▼
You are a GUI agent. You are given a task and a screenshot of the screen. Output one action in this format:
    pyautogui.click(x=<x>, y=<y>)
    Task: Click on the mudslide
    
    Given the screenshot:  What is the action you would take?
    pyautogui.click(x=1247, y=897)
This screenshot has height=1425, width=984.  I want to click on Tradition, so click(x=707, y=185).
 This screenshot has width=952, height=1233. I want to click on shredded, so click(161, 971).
▲
- _Exercise details_
Extract every line of the items above that contains the word "height".

- _Solution below_
This screenshot has height=1425, width=984.  I want to click on Tradition, so click(x=707, y=185).
 This screenshot has width=952, height=1233. I want to click on shredded, so click(161, 971).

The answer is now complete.